Repeat each entry below exactly as it stands.

╭──

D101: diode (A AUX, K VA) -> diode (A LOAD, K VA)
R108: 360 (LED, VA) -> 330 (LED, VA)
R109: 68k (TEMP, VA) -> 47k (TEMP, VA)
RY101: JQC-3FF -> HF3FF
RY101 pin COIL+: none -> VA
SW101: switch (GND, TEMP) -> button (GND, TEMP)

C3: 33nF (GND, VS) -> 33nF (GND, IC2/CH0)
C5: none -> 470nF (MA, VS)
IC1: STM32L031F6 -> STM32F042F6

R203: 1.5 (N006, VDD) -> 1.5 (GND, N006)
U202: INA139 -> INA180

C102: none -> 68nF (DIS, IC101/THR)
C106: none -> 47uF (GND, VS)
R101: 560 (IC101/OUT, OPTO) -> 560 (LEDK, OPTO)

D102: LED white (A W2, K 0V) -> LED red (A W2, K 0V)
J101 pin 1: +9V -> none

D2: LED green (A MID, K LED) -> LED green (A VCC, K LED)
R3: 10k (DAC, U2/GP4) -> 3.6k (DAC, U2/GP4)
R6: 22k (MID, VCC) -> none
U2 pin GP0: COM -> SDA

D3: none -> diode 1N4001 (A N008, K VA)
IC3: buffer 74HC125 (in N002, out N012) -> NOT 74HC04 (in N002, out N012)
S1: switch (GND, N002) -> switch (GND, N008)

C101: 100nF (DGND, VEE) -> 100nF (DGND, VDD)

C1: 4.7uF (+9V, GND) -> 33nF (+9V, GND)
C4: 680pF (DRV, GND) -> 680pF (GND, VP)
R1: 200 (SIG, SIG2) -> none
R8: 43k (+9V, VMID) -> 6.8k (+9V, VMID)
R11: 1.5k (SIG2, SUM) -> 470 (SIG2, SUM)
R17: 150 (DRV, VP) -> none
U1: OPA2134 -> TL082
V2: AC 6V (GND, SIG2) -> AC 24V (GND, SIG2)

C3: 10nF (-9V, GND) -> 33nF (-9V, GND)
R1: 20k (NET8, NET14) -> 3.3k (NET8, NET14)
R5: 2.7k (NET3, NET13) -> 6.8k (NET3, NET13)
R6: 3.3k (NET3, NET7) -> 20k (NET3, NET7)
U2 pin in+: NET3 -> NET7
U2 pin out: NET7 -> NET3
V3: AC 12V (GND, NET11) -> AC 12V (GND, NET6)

╰──

_REPLY_.
D101: diode (A AUX, K VA) -> diode (A LOAD, K VA)
R108: 360 (LED, VA) -> 330 (LED, VA)
R109: 68k (TEMP, VA) -> 47k (TEMP, VA)
RY101: JQC-3FF -> HF3FF
RY101 pin COIL+: none -> VA
SW101: switch (GND, TEMP) -> button (GND, TEMP)

C3: 33nF (GND, VS) -> 33nF (GND, IC2/CH0)
C5: none -> 470nF (MA, VS)
IC1: STM32L031F6 -> STM32F042F6

R203: 1.5 (N006, VDD) -> 1.5 (GND, N006)
U202: INA139 -> INA180

C102: none -> 68nF (DIS, IC101/THR)
C106: none -> 47uF (GND, VS)
R101: 560 (IC101/OUT, OPTO) -> 560 (LEDK, OPTO)

D102: LED white (A W2, K 0V) -> LED red (A W2, K 0V)
J101 pin 1: +9V -> none

D2: LED green (A MID, K LED) -> LED green (A VCC, K LED)
R3: 10k (DAC, U2/GP4) -> 3.6k (DAC, U2/GP4)
R6: 22k (MID, VCC) -> none
U2 pin GP0: COM -> SDA

D3: none -> diode 1N4001 (A N008, K VA)
IC3: buffer 74HC125 (in N002, out N012) -> NOT 74HC04 (in N002, out N012)
S1: switch (GND, N002) -> switch (GND, N008)

C101: 100nF (DGND, VEE) -> 100nF (DGND, VDD)

C1: 4.7uF (+9V, GND) -> 33nF (+9V, GND)
C4: 680pF (DRV, GND) -> 680pF (GND, VP)
R1: 200 (SIG, SIG2) -> none
R8: 43k (+9V, VMID) -> 6.8k (+9V, VMID)
R11: 1.5k (SIG2, SUM) -> 470 (SIG2, SUM)
R17: 150 (DRV, VP) -> none
U1: OPA2134 -> TL082
V2: AC 6V (GND, SIG2) -> AC 24V (GND, SIG2)

C3: 10nF (-9V, GND) -> 33nF (-9V, GND)
R1: 20k (NET8, NET14) -> 3.3k (NET8, NET14)
R5: 2.7k (NET3, NET13) -> 6.8k (NET3, NET13)
R6: 3.3k (NET3, NET7) -> 20k (NET3, NET7)
U2 pin in+: NET3 -> NET7
U2 pin out: NET7 -> NET3
V3: AC 12V (GND, NET11) -> AC 12V (GND, NET6)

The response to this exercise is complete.